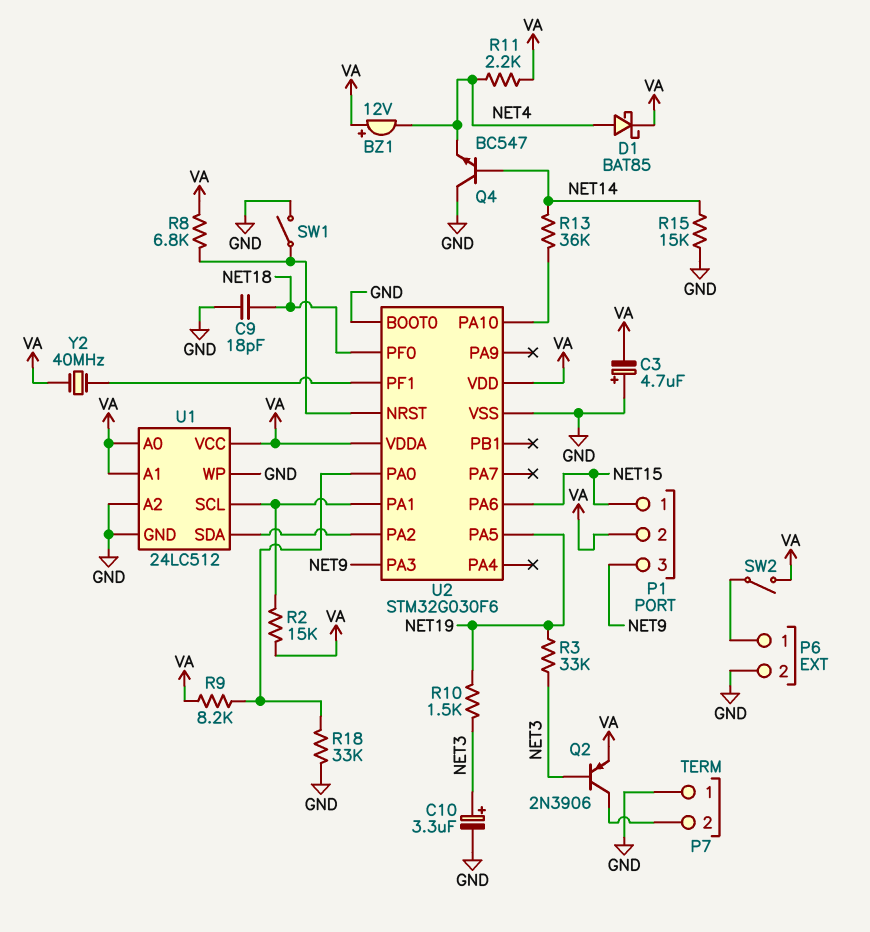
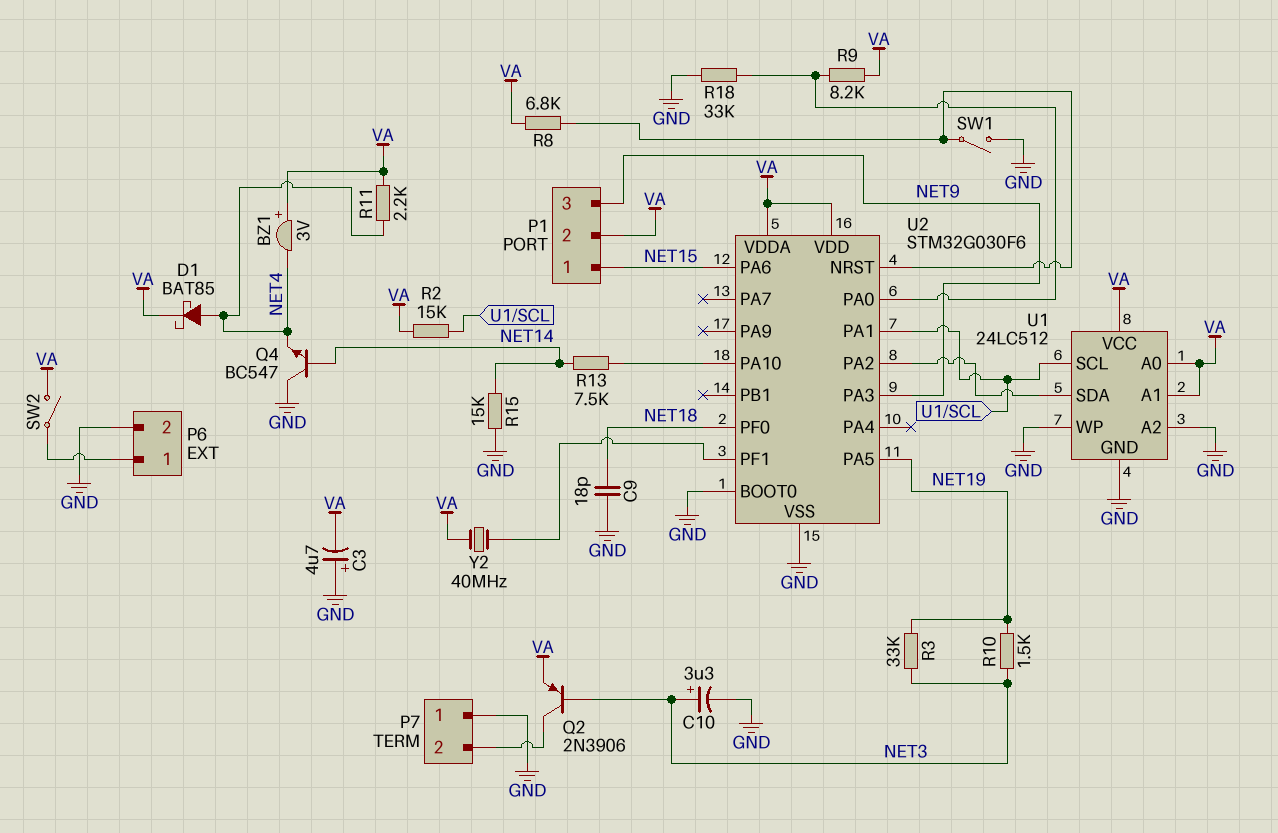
BZ1: buzzer 12V (plus VA, minus NET4) -> buzzer 3V (plus VA, minus NET4)
R13: 36k (NET14, U2/PA10) -> 7.5k (NET14, U2/PA10)

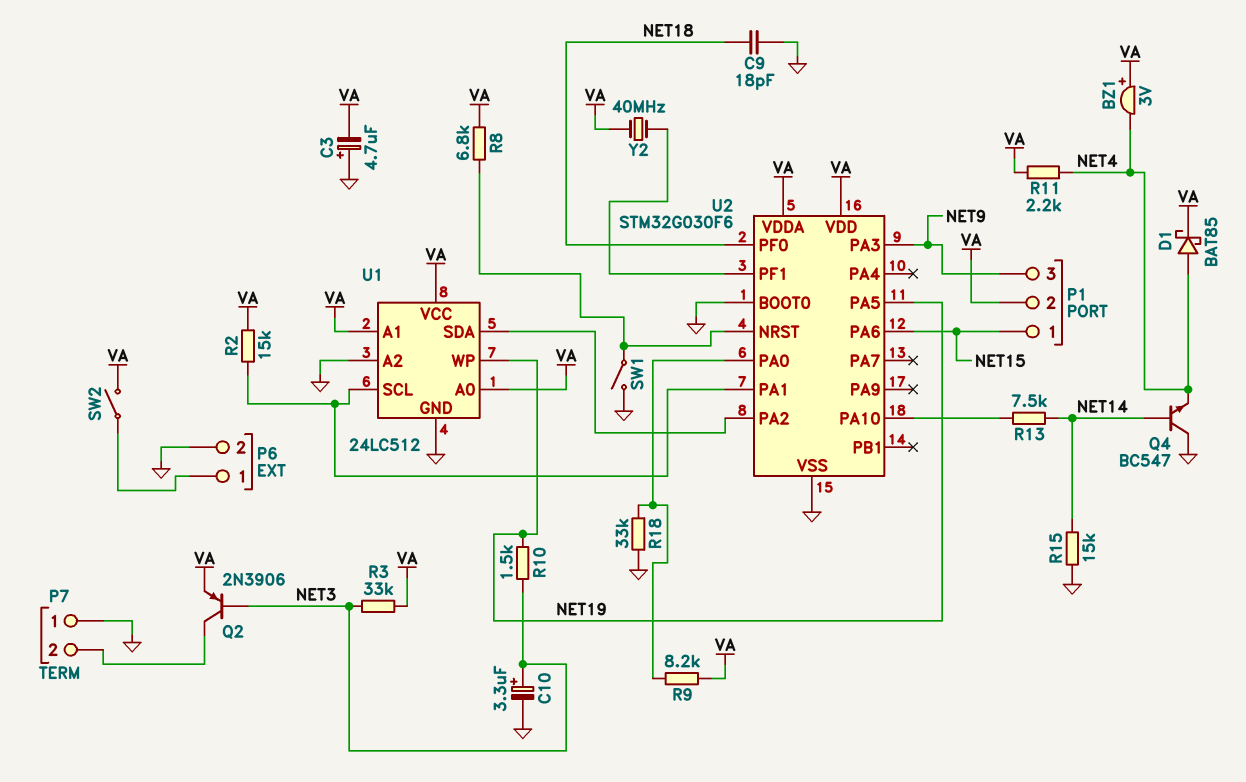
R3: 33k (NET3, NET19) -> 33k (NET3, VA)
U1 pin WP: GND -> NET19

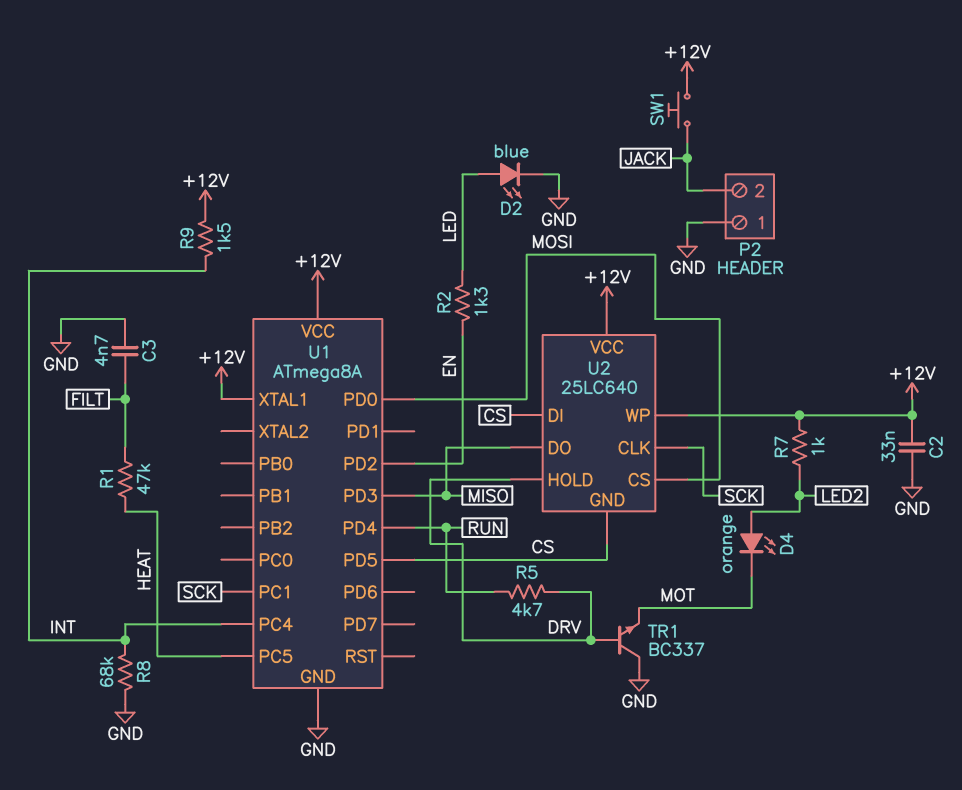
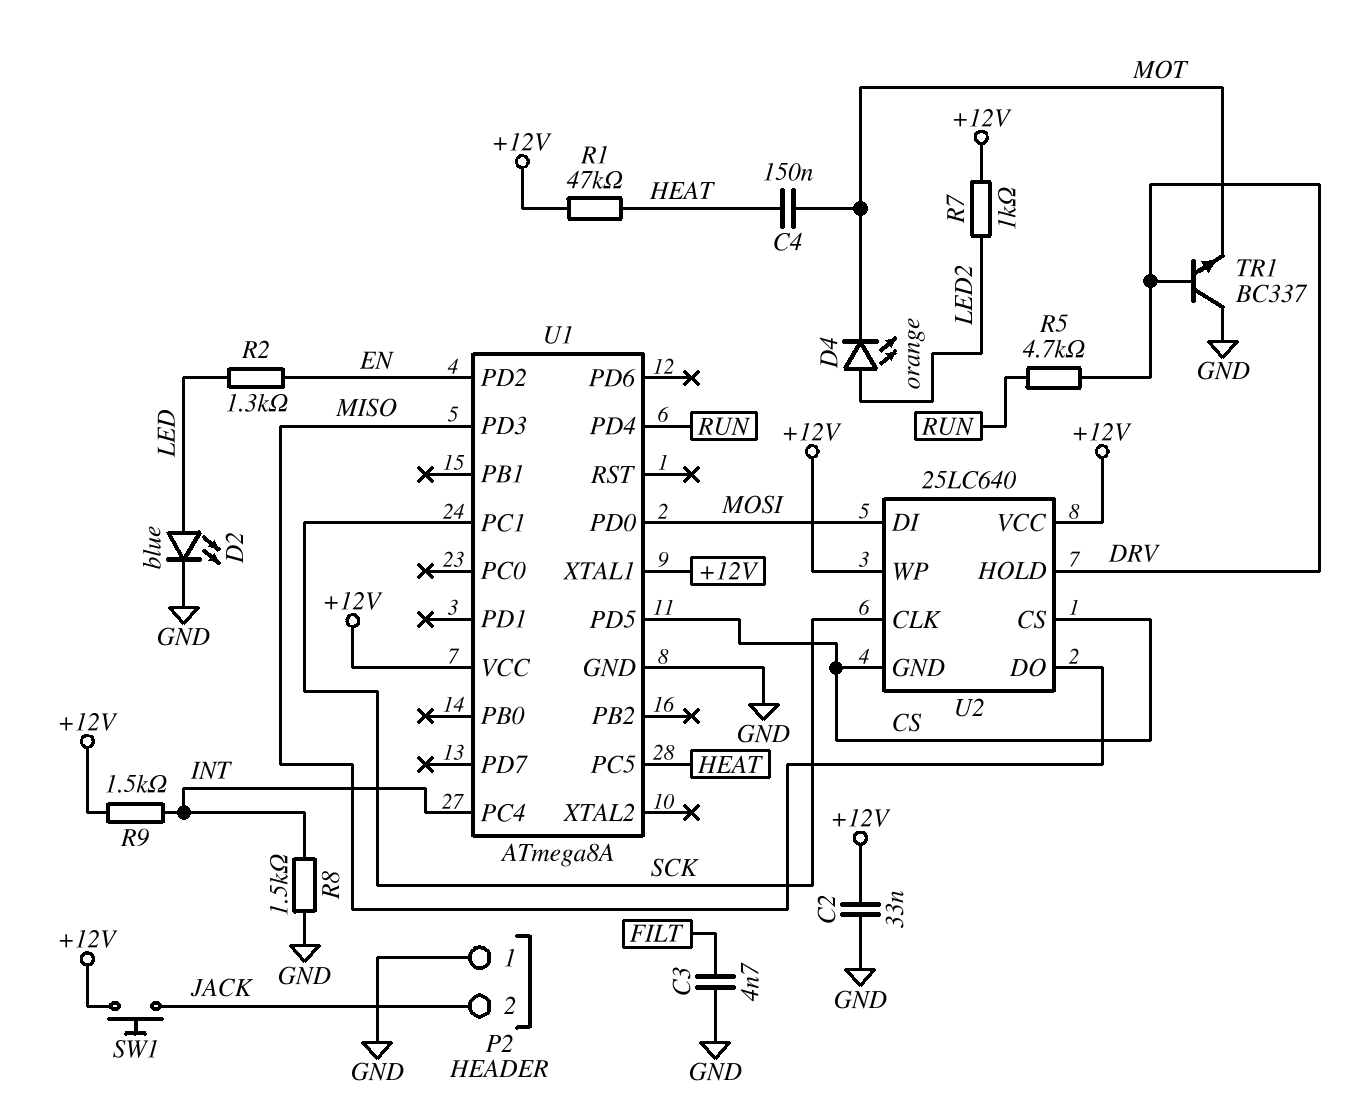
C4: none -> 150nF (HEAT, MOT)
R1: 47k (FILT, HEAT) -> 47k (+12V, HEAT)
R8: 68k (GND, INT) -> 1.5k (GND, INT)
U2 pin CS: MOSI -> CS
U2 pin DI: CS -> MOSI

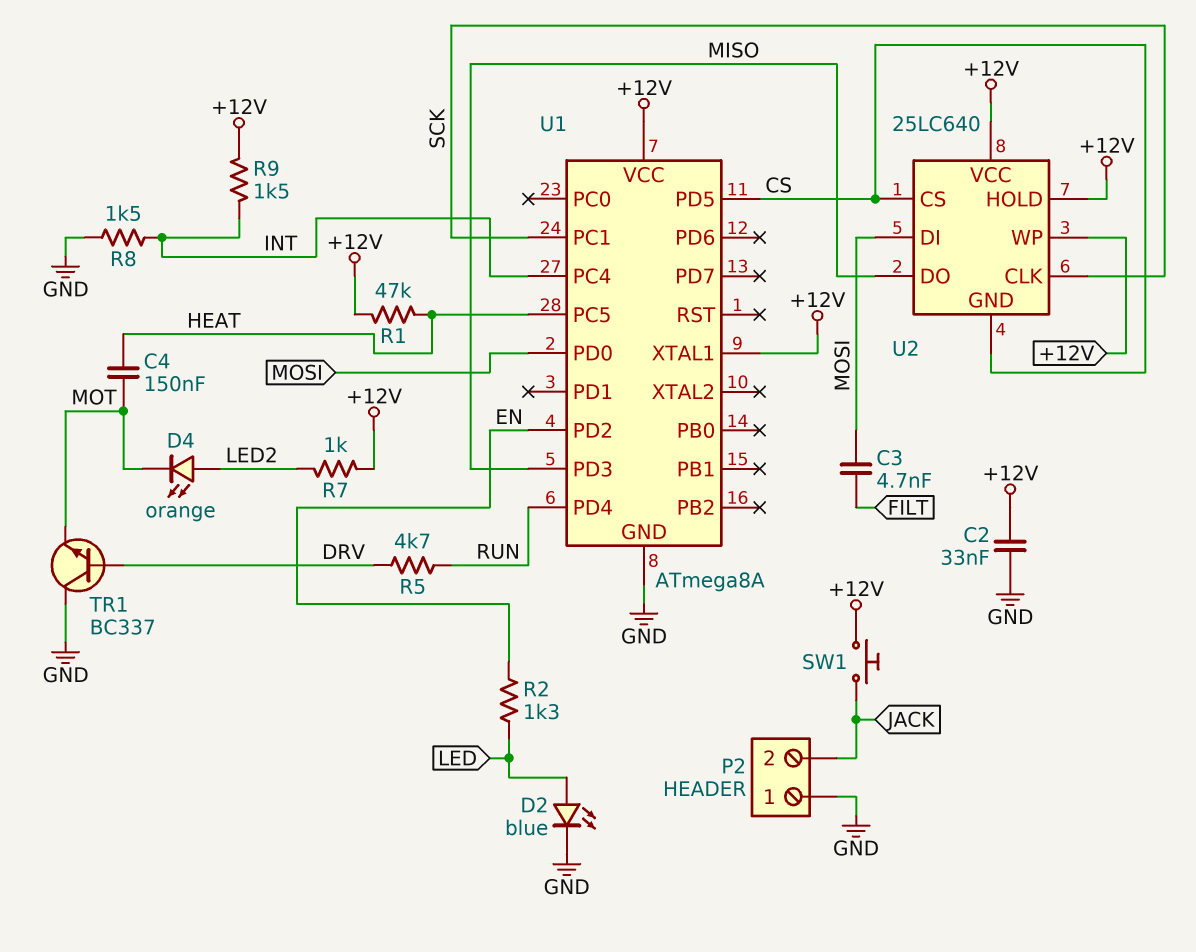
C3: 4.7nF (FILT, GND) -> 4.7nF (FILT, MOSI)
U2 pin HOLD: DRV -> +12V

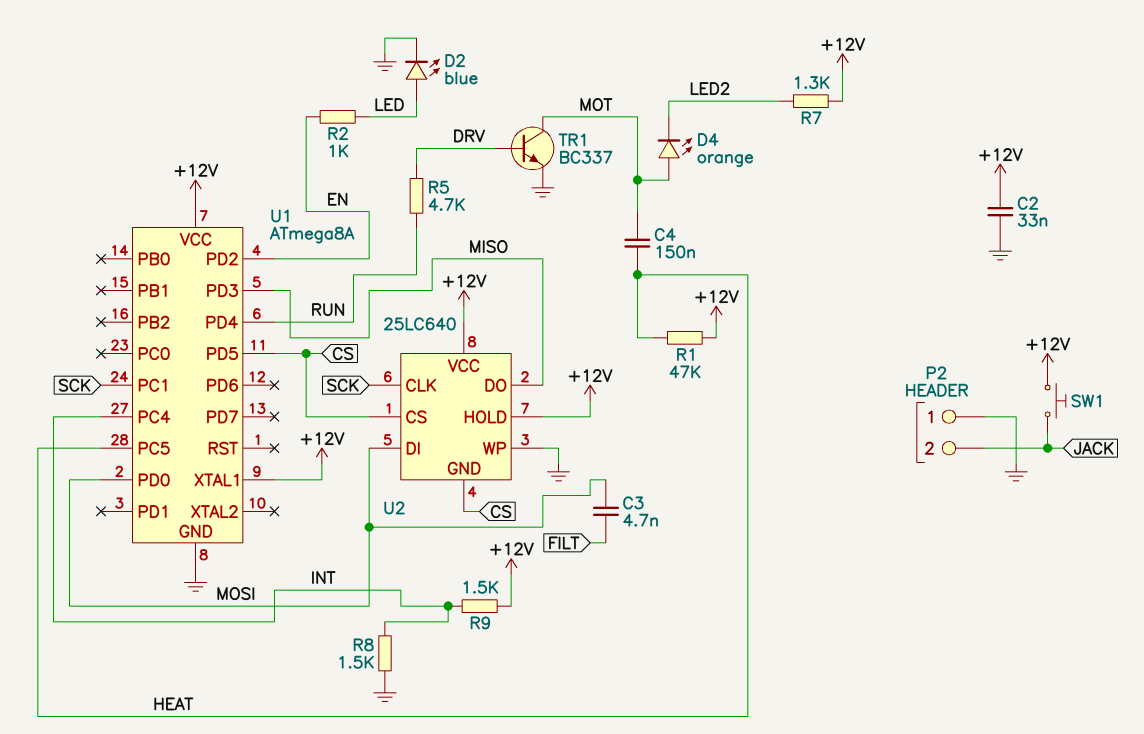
D4: LED orange (A LED2, K MOT) -> LED orange (A MOT, K LED2)
R2: 1.3k (EN, LED) -> 1k (EN, LED)
R7: 1k (+12V, LED2) -> 1.3k (+12V, LED2)
TR1: NPN BC337 (B DRV, C GND, E MOT) -> NPN BC337 (B DRV, C MOT, E GND)
U2 pin WP: +12V -> GND

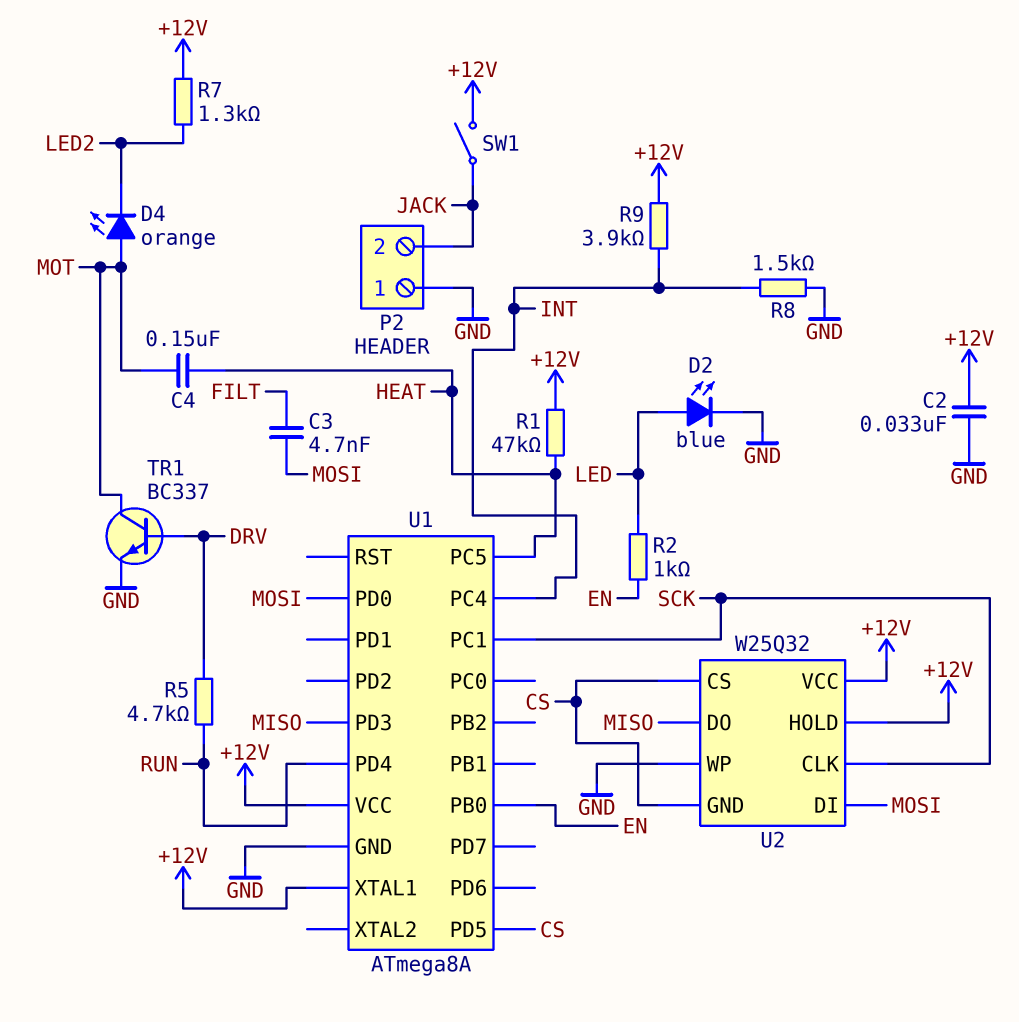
R9: 1.5k (+12V, INT) -> 3.9k (+12V, INT)
SW1: button (+12V, JACK) -> switch (+12V, JACK)
U1 pin PB0: none -> EN
U1 pin PD2: EN -> none
U2: 25LC640 -> W25Q32

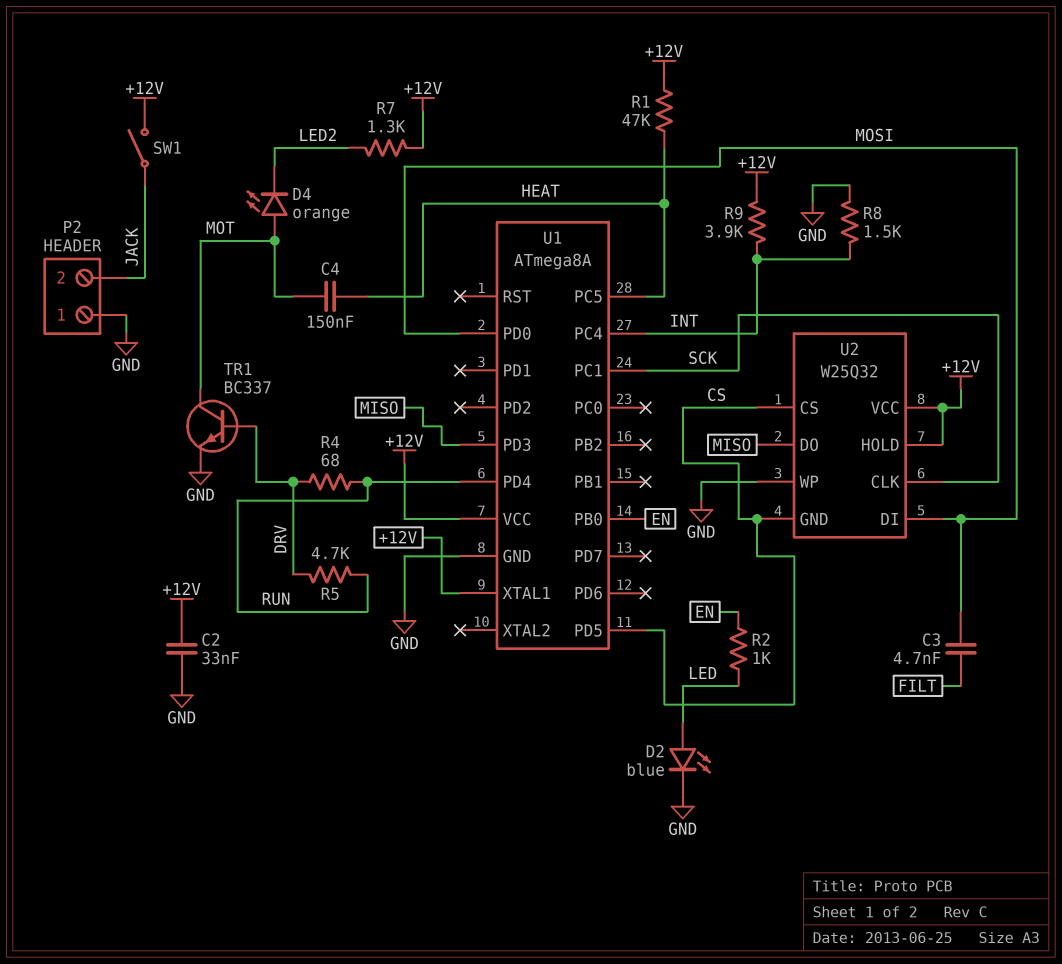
R4: none -> 68 (DRV, RUN)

====

Only the lines from the one containing "U2 pin CS: MOSI -> CS" through the last line of the material should be returned, exactly and without pictures.

U2 pin CS: MOSI -> CS
U2 pin DI: CS -> MOSI

C3: 4.7nF (FILT, GND) -> 4.7nF (FILT, MOSI)
U2 pin HOLD: DRV -> +12V

D4: LED orange (A LED2, K MOT) -> LED orange (A MOT, K LED2)
R2: 1.3k (EN, LED) -> 1k (EN, LED)
R7: 1k (+12V, LED2) -> 1.3k (+12V, LED2)
TR1: NPN BC337 (B DRV, C GND, E MOT) -> NPN BC337 (B DRV, C MOT, E GND)
U2 pin WP: +12V -> GND

R9: 1.5k (+12V, INT) -> 3.9k (+12V, INT)
SW1: button (+12V, JACK) -> switch (+12V, JACK)
U1 pin PB0: none -> EN
U1 pin PD2: EN -> none
U2: 25LC640 -> W25Q32

R4: none -> 68 (DRV, RUN)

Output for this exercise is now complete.